Please quote only the lines that start at the one with "Outline whatever counts as **carcinoma**." and go on to the last line of the data, both ends kept.
--- Start EXERCISE INPUTS ---
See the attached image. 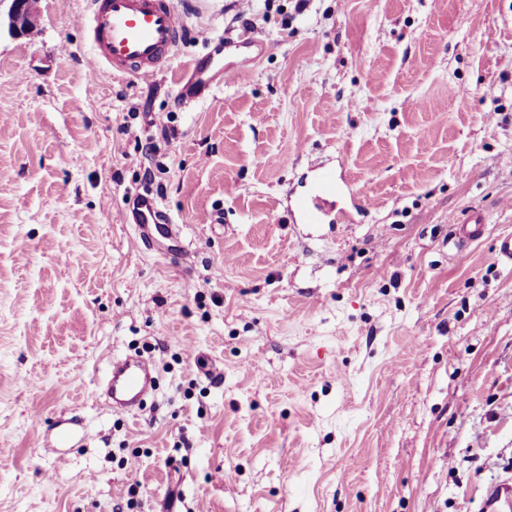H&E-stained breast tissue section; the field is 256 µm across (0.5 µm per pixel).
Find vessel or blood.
<instances>
[{"label": "vessel or blood", "mask_w": 512, "mask_h": 512, "mask_svg": "<svg viewBox=\"0 0 512 512\" xmlns=\"http://www.w3.org/2000/svg\"><path fill=\"white\" fill-rule=\"evenodd\" d=\"M81 23L90 32L91 49L104 77L145 80L154 77L171 60L185 26V16L177 0H90L89 12ZM201 38L206 52L192 62L189 77L178 94L177 102L181 105L191 99L194 85L209 83L213 71H220L226 82L239 78L238 68L222 63L218 56L221 48L263 44L258 34L249 31L221 39L205 31ZM341 192L335 168L321 169L314 194L295 199L292 210L306 223H322L333 213L331 199ZM132 206V220L142 242L152 241L157 229L166 231L168 237H178L179 227L158 196L135 194ZM484 233V222L473 216L455 222L452 239L455 246H467L480 241ZM154 371L153 360L140 355L110 359L105 380L113 408L124 412L140 408L156 390ZM481 512H512L511 480L488 487Z\"/></svg>", "instance_id": "1"}]
</instances>
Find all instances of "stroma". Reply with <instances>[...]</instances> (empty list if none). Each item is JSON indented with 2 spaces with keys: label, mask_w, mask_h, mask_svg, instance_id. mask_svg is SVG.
<instances>
[{
  "label": "stroma",
  "mask_w": 512,
  "mask_h": 512,
  "mask_svg": "<svg viewBox=\"0 0 512 512\" xmlns=\"http://www.w3.org/2000/svg\"><path fill=\"white\" fill-rule=\"evenodd\" d=\"M10 6L0 512H479L512 477V0H257L264 50L227 49L244 77L182 107L196 32L237 35L239 0H194L144 81L101 78L88 0H40L20 36ZM323 165L364 202L293 222ZM144 191L186 255L123 223ZM137 352L156 393L112 411L104 362ZM452 238L456 247L468 246L472 243L480 241L485 233V224L475 215L462 222H455L452 225Z\"/></svg>",
  "instance_id": "35a3bbf8"
}]
</instances>
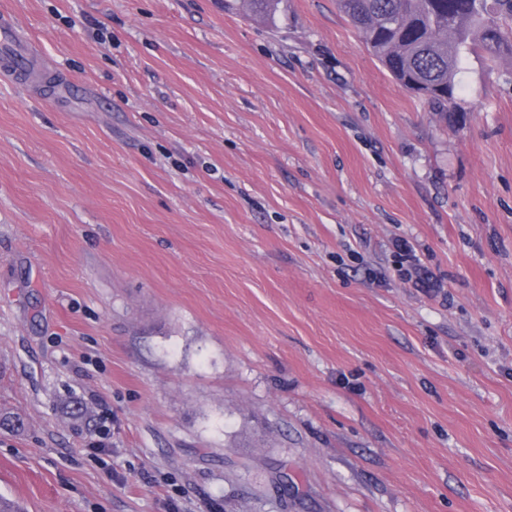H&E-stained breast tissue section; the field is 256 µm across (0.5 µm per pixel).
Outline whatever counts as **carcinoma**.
<instances>
[{
  "label": "carcinoma",
  "mask_w": 512,
  "mask_h": 512,
  "mask_svg": "<svg viewBox=\"0 0 512 512\" xmlns=\"http://www.w3.org/2000/svg\"><path fill=\"white\" fill-rule=\"evenodd\" d=\"M276 20L281 0H242ZM363 43L402 87L438 112L456 106L471 54L512 55V0H337Z\"/></svg>",
  "instance_id": "obj_1"
}]
</instances>
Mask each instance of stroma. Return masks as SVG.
--- End EXERCISE INPUTS ---
▶ REPLY:
Outline whatever counts as **carcinoma**.
<instances>
[{
  "label": "carcinoma",
  "mask_w": 512,
  "mask_h": 512,
  "mask_svg": "<svg viewBox=\"0 0 512 512\" xmlns=\"http://www.w3.org/2000/svg\"><path fill=\"white\" fill-rule=\"evenodd\" d=\"M276 20L281 0H242ZM363 43L402 87L438 112L456 106L471 54L512 55V0H337Z\"/></svg>",
  "instance_id": "obj_1"
}]
</instances>
Mask each instance of stroma. Return masks as SVG.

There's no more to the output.